[EXERCISE DATA Boundary: Start]

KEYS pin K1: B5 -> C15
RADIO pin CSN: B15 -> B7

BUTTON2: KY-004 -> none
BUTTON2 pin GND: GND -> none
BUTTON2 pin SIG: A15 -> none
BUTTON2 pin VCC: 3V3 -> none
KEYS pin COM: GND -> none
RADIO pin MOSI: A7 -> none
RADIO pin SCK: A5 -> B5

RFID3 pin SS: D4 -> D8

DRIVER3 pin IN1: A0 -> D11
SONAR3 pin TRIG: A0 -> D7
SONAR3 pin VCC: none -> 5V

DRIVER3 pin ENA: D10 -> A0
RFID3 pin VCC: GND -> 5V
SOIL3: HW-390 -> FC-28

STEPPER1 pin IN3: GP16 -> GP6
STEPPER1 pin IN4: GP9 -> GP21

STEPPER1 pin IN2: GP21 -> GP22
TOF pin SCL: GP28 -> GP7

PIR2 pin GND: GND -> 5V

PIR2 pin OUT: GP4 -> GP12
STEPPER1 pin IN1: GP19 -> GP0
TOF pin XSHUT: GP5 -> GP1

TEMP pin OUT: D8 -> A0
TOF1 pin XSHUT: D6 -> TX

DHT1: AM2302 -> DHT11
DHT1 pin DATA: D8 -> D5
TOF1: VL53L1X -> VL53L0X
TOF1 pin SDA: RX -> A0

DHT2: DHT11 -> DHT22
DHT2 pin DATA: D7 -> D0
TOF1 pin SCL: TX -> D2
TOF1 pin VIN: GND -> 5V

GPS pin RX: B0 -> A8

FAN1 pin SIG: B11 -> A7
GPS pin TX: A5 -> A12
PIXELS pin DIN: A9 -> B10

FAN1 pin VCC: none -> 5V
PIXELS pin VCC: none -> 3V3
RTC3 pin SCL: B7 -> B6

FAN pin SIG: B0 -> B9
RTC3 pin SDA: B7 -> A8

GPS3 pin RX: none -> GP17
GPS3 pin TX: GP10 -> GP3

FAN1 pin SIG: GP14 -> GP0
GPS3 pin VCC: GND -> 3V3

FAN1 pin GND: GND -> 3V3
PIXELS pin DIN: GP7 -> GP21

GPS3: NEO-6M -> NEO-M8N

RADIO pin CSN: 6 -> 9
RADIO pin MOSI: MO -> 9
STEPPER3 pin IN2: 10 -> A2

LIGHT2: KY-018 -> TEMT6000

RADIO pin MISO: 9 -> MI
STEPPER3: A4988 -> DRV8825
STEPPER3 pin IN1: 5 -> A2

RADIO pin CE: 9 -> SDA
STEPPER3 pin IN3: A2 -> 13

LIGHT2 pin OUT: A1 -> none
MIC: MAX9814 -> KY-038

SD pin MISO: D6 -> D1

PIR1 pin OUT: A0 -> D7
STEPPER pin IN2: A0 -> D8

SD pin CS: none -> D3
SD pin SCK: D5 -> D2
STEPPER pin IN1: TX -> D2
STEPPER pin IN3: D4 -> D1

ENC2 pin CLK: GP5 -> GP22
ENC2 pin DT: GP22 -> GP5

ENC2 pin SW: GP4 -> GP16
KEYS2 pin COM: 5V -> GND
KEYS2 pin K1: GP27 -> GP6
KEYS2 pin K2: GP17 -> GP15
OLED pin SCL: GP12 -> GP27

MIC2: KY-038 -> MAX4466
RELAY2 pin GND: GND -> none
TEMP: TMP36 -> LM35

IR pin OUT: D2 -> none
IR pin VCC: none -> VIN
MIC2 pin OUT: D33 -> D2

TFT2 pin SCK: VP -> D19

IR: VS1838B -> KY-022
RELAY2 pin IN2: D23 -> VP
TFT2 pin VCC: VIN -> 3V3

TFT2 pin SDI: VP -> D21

[EXERCISE DATA Boundary: End]

# [TASK]
The string "PIXELS" may occur in the listing; show every line where it does.

# [REPLY TO THE TASK]
PIXELS pin DIN: A9 -> B10
PIXELS pin VCC: none -> 3V3
PIXELS pin DIN: GP7 -> GP21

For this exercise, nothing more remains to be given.